Exercise objective: What the answer must contain is every line of the records, exactly, with no pictures.

----- Records for the exercise

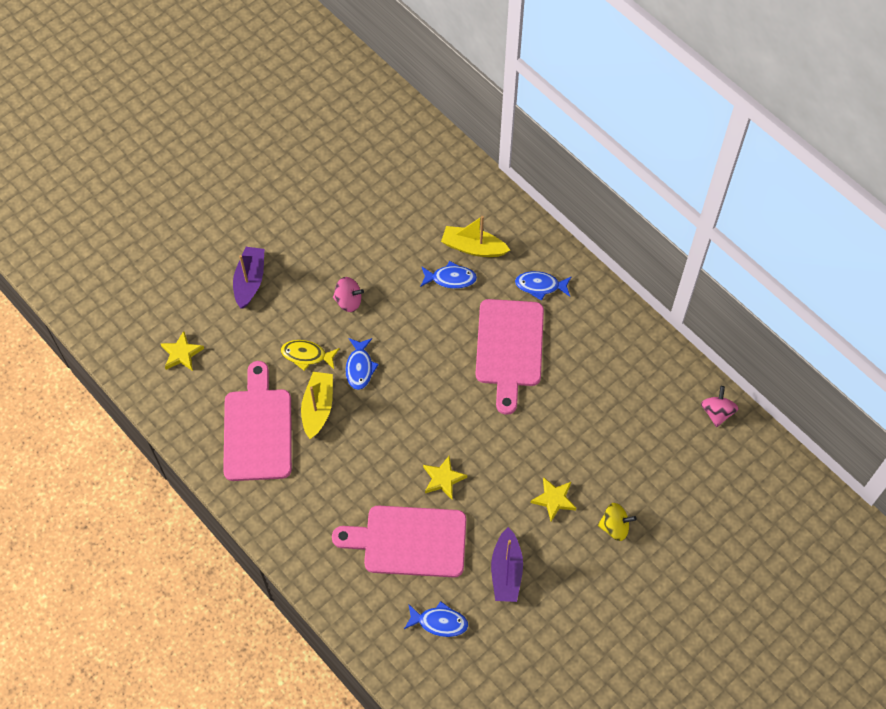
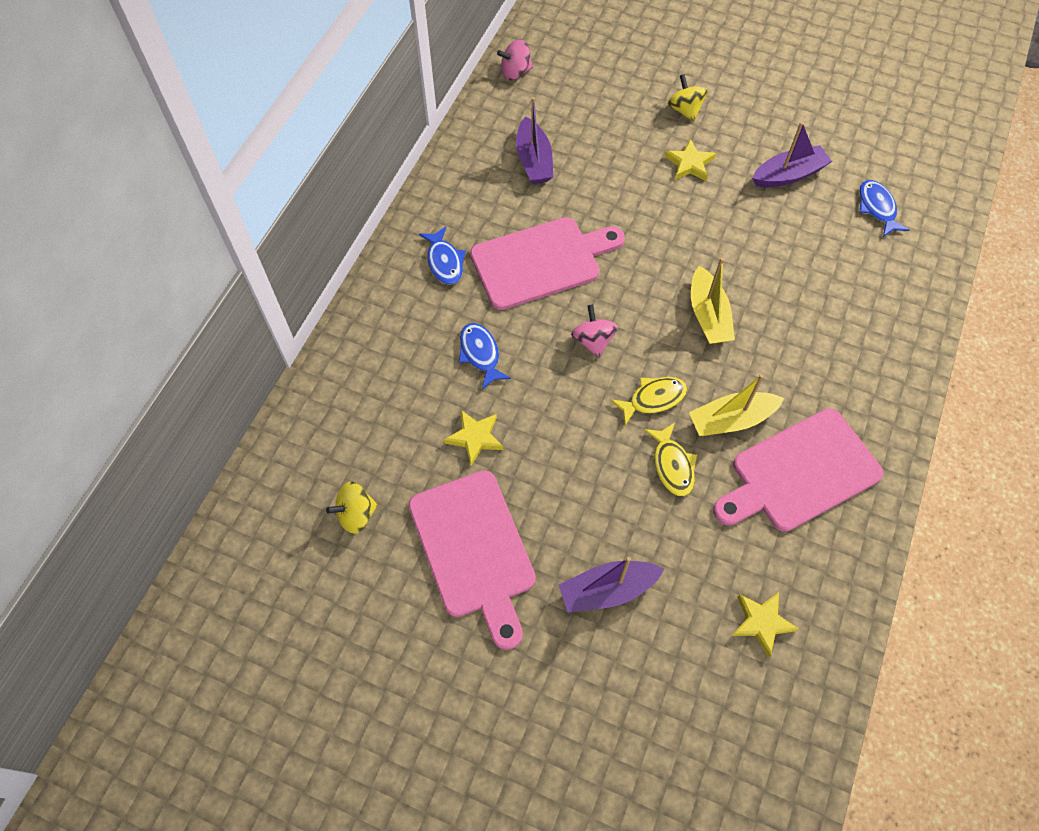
camera: 115 degrees left, 0 degrees up
(348, 301) = (571, 452): pink spinning top -> pink spinning top (593, 341)
(359, 367) = (653, 399): blue fish -> yellow fish
(373, 170) = (356, 514): none -> yellow spinning top
(409, 541) = (818, 265): pink cutting board -> pink cutting board (474, 549)
(443, 479) = (731, 262): yellow star -> yellow star (475, 438)
(473, 247) = (424, 347): yellow boat -> yellow boat (708, 315)
(610, 385) = (534, 160): none -> purple boat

----------

Exercise output:
camera: 115 degrees left, 0 degrees up
(348, 301) = (571, 452): pink spinning top -> pink spinning top (593, 341)
(359, 367) = (653, 399): blue fish -> yellow fish
(373, 170) = (356, 514): none -> yellow spinning top
(409, 541) = (818, 265): pink cutting board -> pink cutting board (474, 549)
(443, 479) = (731, 262): yellow star -> yellow star (475, 438)
(473, 247) = (424, 347): yellow boat -> yellow boat (708, 315)
(610, 385) = (534, 160): none -> purple boat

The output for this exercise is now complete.